TRY IT
Report only the number of lines that contain the string "none" in the records below.

DATASET CONTENT
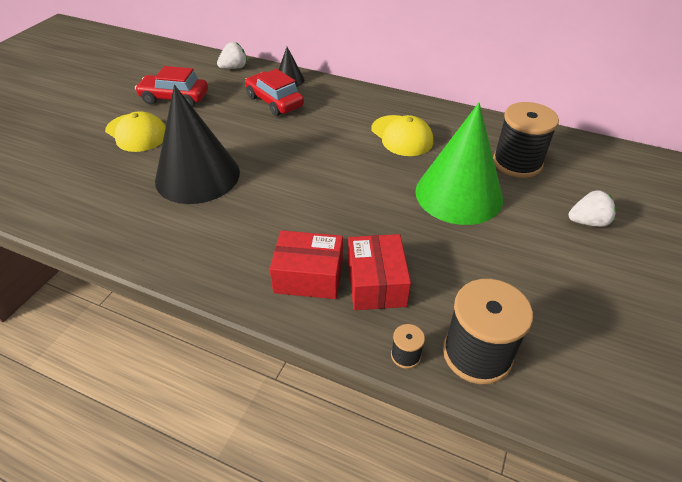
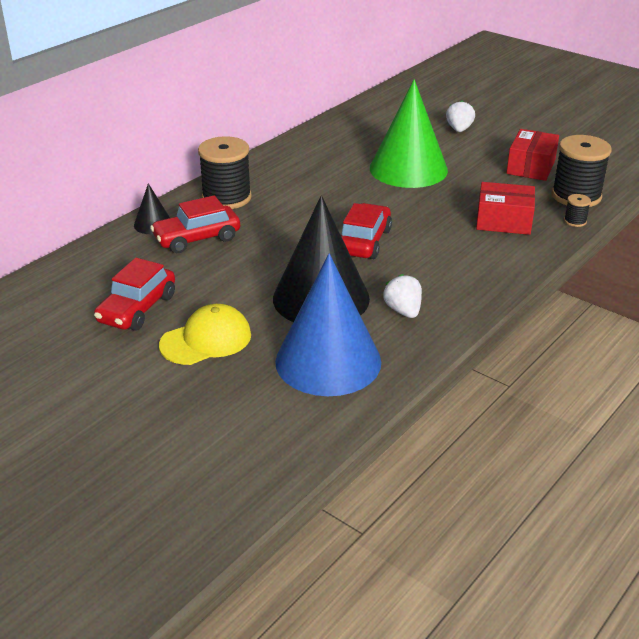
camera: 75 degrees left, 10 degrees down
(106, 194) = (328, 361): none -> blue cone
(234, 68) = (89, 259): white strawberry -> white strawberry (403, 311)
(296, 185) = (364, 242): none -> red car
(309, 276) = (489, 249): red box -> red box (530, 167)
(401, 136) = (309, 178): yellow cap -> none
(517, 163) = (376, 137): black spool -> black spool (226, 198)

RESPONSE TO THE EXERCISE
3